------ Supplied data

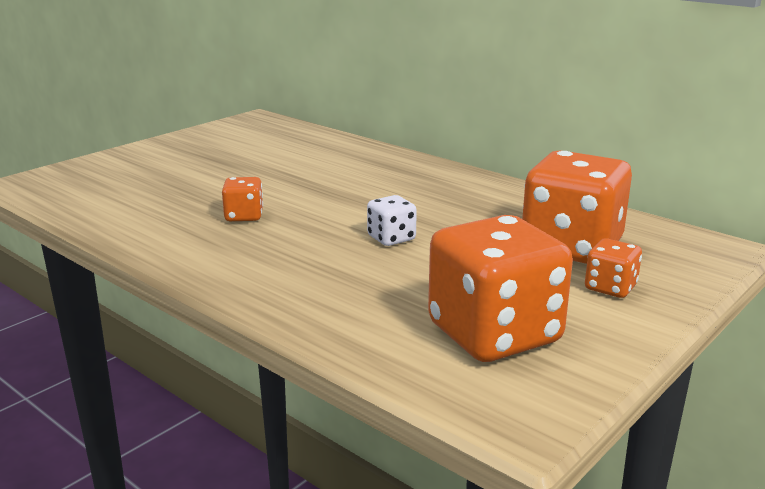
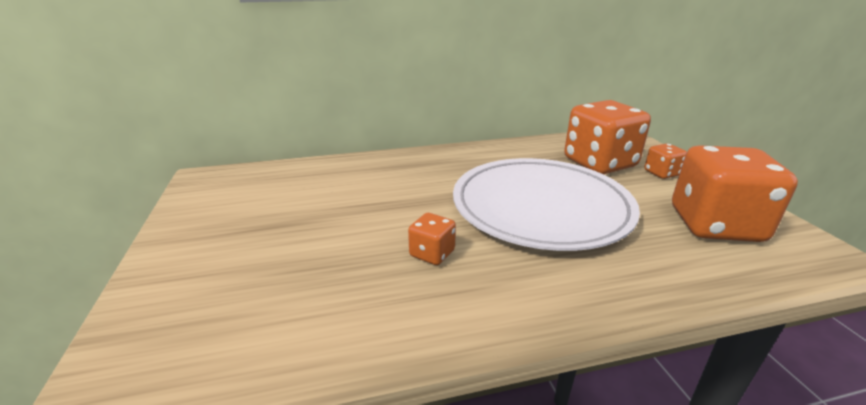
camera: 55 degrees left, 5 degrees up
white dice [367,195,417,246] -> white plate [453,158,640,251]

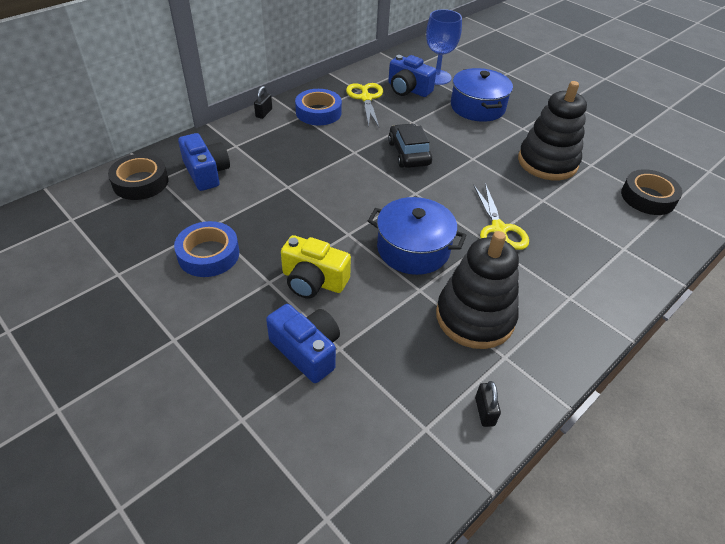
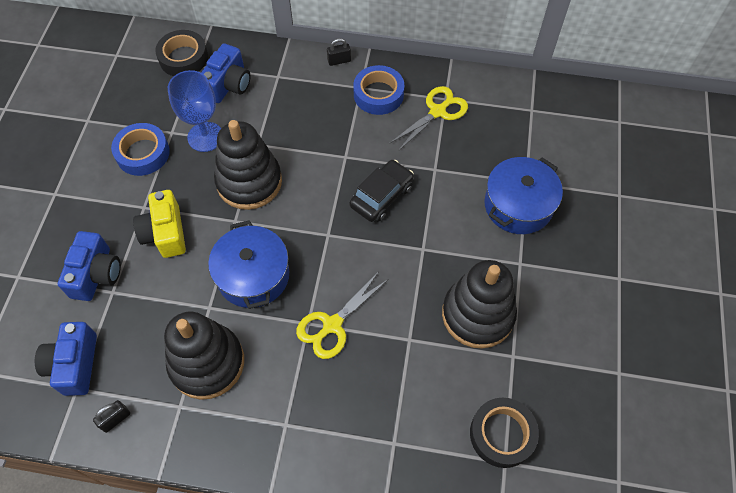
camera: 55 degrees right, 15 degrees up
blue camera [388,55,436,97] -> blue camera moved to [35,322,97,396]
blue goblet [426,9,462,85] -> blue goblet moved to [168,70,221,152]
none -> black stacking toy [214,120,282,210]

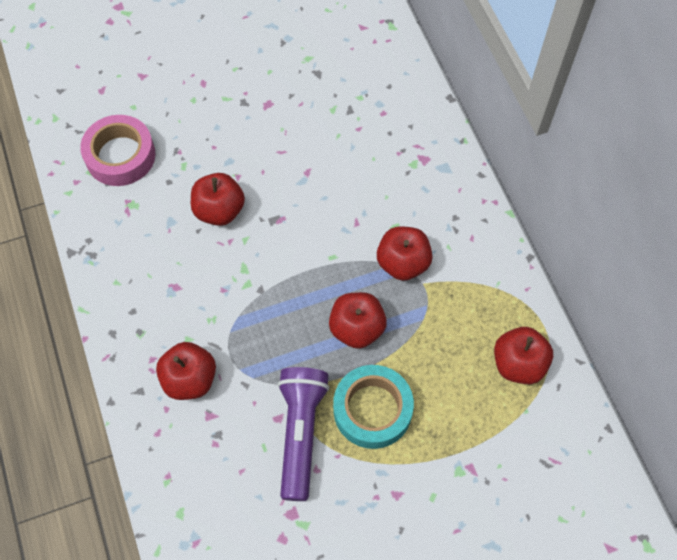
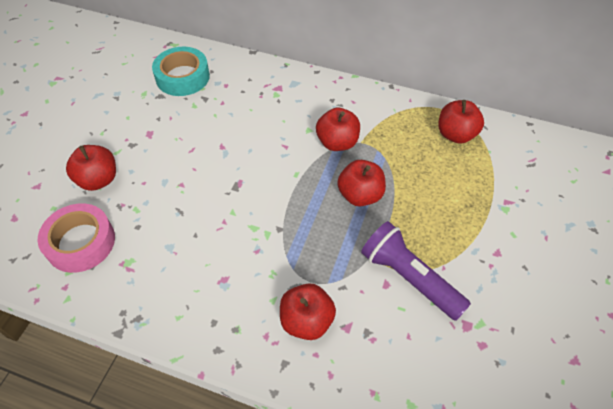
camera: 50 degrees left, 10 degrees down
red apple [191,173,245,226] -> red apple moved to [66,145,116,191]
turquoise tape [333,365,414,449] -> turquoise tape moved to [152,47,210,96]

------------

▶ [Problem to work on]
Using the material above, return every line exactly as it appears, minus the pictures.

▶ [Reply to the task]
camera: 55 degrees left, 5 degrees up
white dice [367,195,417,246] -> white plate [453,158,640,251]

camera: 55 degrees right, 15 degrees up
blue camera [388,55,436,97] -> blue camera moved to [35,322,97,396]
blue goblet [426,9,462,85] -> blue goblet moved to [168,70,221,152]
none -> black stacking toy [214,120,282,210]

camera: 50 degrees left, 10 degrees down
red apple [191,173,245,226] -> red apple moved to [66,145,116,191]
turquoise tape [333,365,414,449] -> turquoise tape moved to [152,47,210,96]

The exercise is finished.